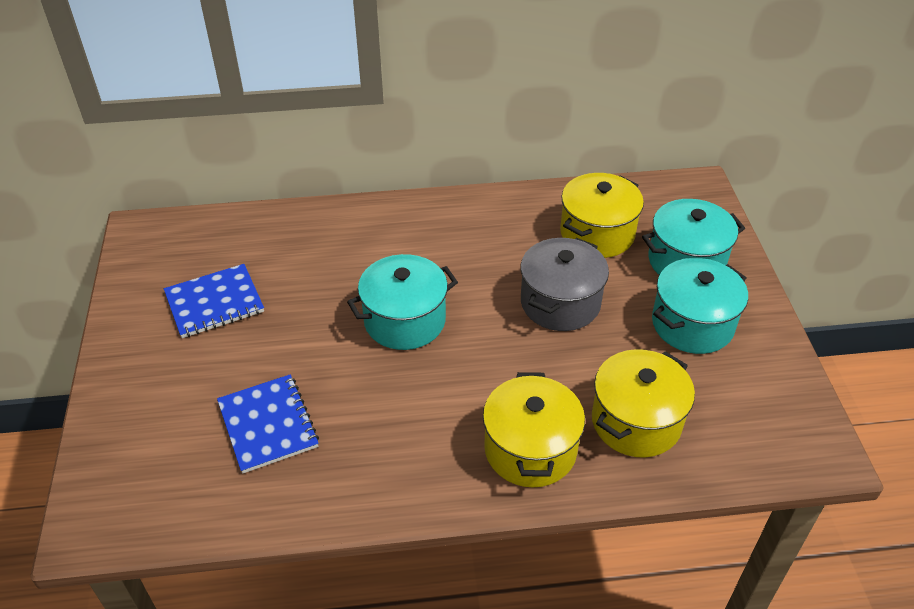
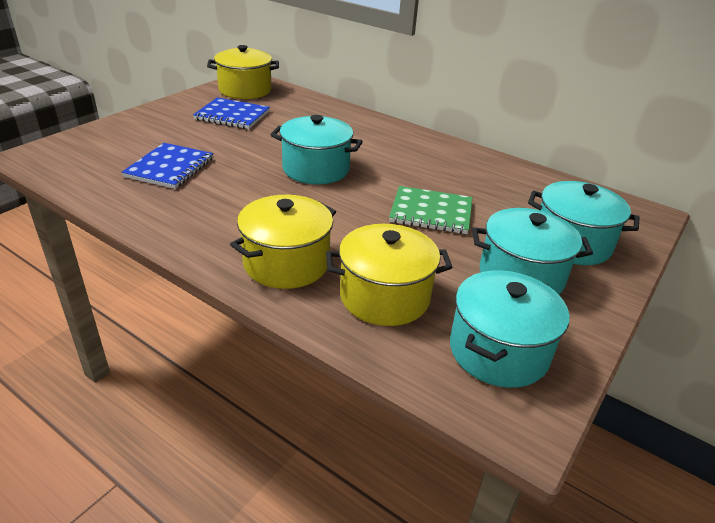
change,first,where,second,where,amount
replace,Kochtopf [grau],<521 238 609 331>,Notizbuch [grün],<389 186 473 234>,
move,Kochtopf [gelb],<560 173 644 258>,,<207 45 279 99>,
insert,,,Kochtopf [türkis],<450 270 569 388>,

..........

Return the complete data unchanged and include none of the pictures.

change,first,where,second,where,amount
replace,Kochtopf [grau],<521 238 609 331>,Notizbuch [grün],<389 186 473 234>,
move,Kochtopf [gelb],<560 173 644 258>,,<207 45 279 99>,
insert,,,Kochtopf [türkis],<450 270 569 388>,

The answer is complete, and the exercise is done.